- **Problem to solve**
Without the pictures, set down everything in the listing exactly.

- **Task data**

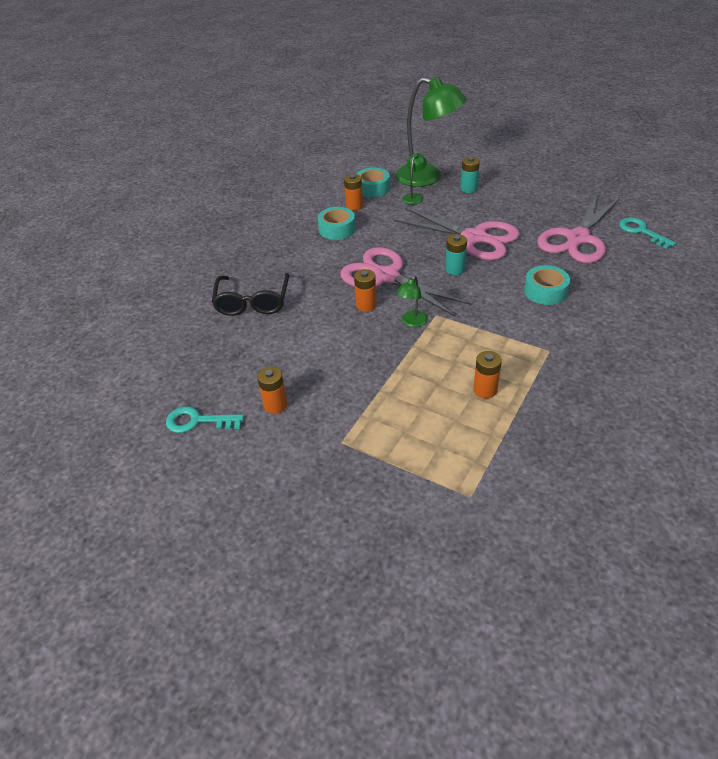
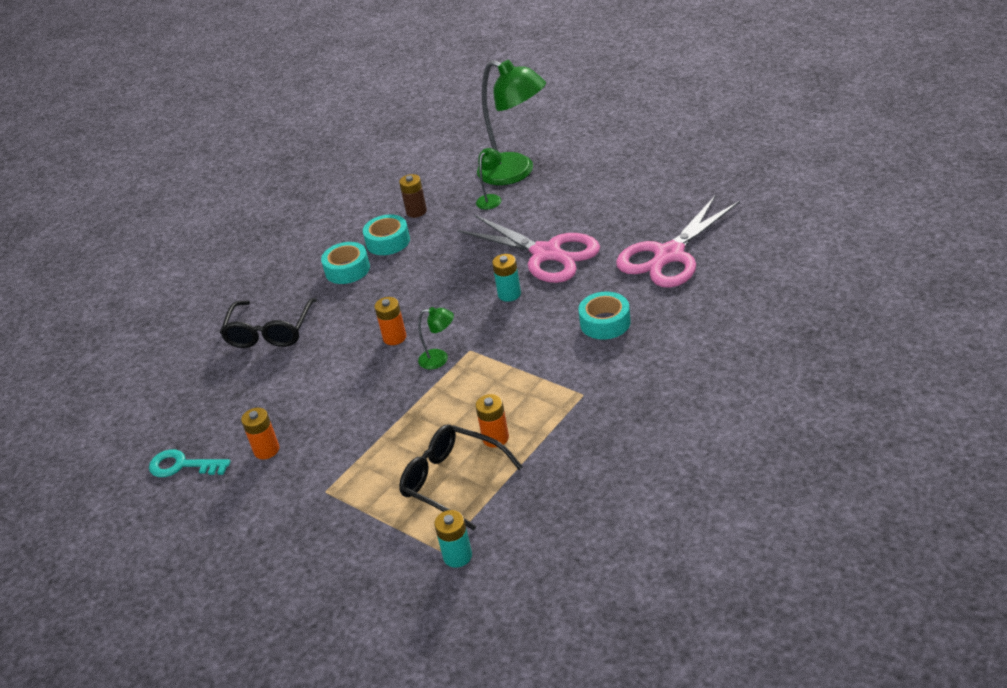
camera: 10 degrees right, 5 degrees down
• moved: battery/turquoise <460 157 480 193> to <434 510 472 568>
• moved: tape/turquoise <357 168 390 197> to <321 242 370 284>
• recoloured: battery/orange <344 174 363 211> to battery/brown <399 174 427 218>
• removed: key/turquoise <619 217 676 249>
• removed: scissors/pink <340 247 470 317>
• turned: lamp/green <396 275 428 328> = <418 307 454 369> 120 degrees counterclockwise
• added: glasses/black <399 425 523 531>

- **Solution**
camera: 10 degrees right, 5 degrees down
• moved: battery/turquoise <460 157 480 193> to <434 510 472 568>
• moved: tape/turquoise <357 168 390 197> to <321 242 370 284>
• recoloured: battery/orange <344 174 363 211> to battery/brown <399 174 427 218>
• removed: key/turquoise <619 217 676 249>
• removed: scissors/pink <340 247 470 317>
• turned: lamp/green <396 275 428 328> = <418 307 454 369> 120 degrees counterclockwise
• added: glasses/black <399 425 523 531>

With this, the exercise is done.